EXERCISE BRIEF =
Each entry is to be retyped exactly as it appears, and each image is to be dropped.

PROVIDED DATA =
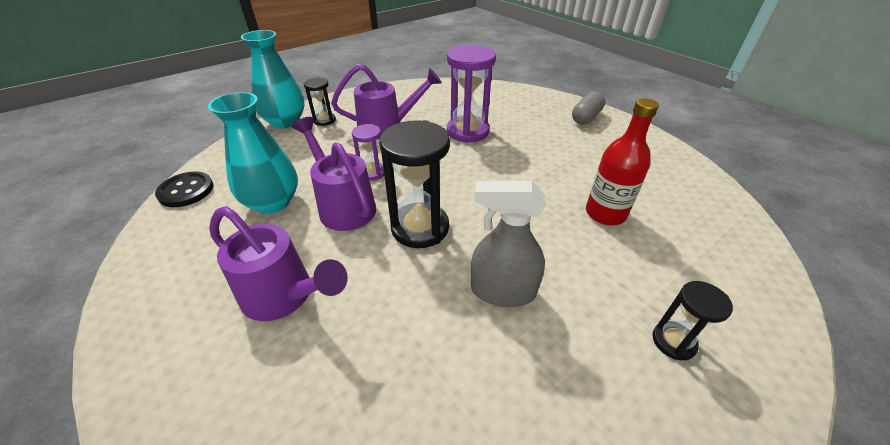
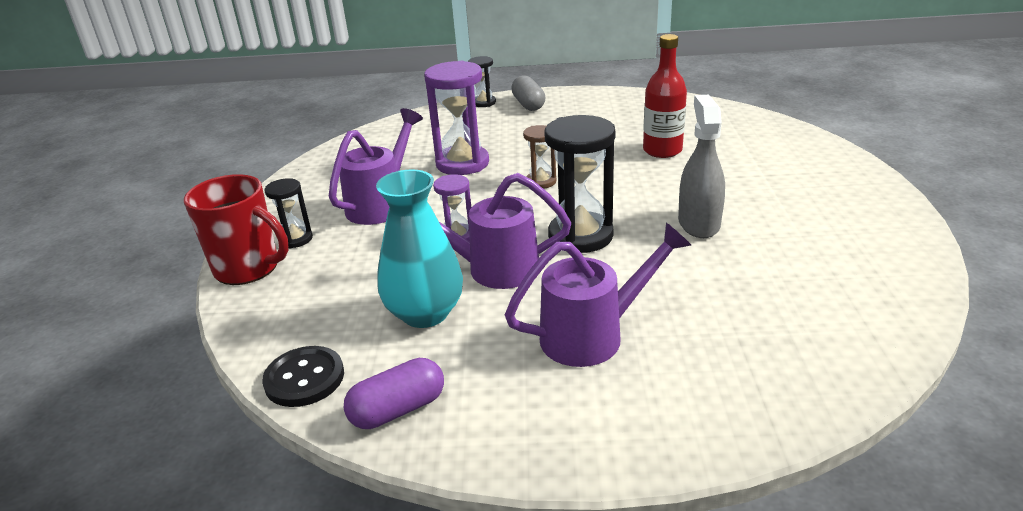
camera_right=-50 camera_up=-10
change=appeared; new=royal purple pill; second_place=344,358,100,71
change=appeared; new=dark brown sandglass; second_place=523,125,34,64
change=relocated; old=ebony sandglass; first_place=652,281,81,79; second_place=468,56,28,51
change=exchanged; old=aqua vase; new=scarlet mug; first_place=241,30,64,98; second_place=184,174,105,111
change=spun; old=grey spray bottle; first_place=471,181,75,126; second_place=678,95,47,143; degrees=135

EXERCISE OUTPUT =
camera_right=-50 camera_up=-10
change=appeared; new=royal purple pill; second_place=344,358,100,71
change=appeared; new=dark brown sandglass; second_place=523,125,34,64
change=relocated; old=ebony sandglass; first_place=652,281,81,79; second_place=468,56,28,51
change=exchanged; old=aqua vase; new=scarlet mug; first_place=241,30,64,98; second_place=184,174,105,111
change=spun; old=grey spray bottle; first_place=471,181,75,126; second_place=678,95,47,143; degrees=135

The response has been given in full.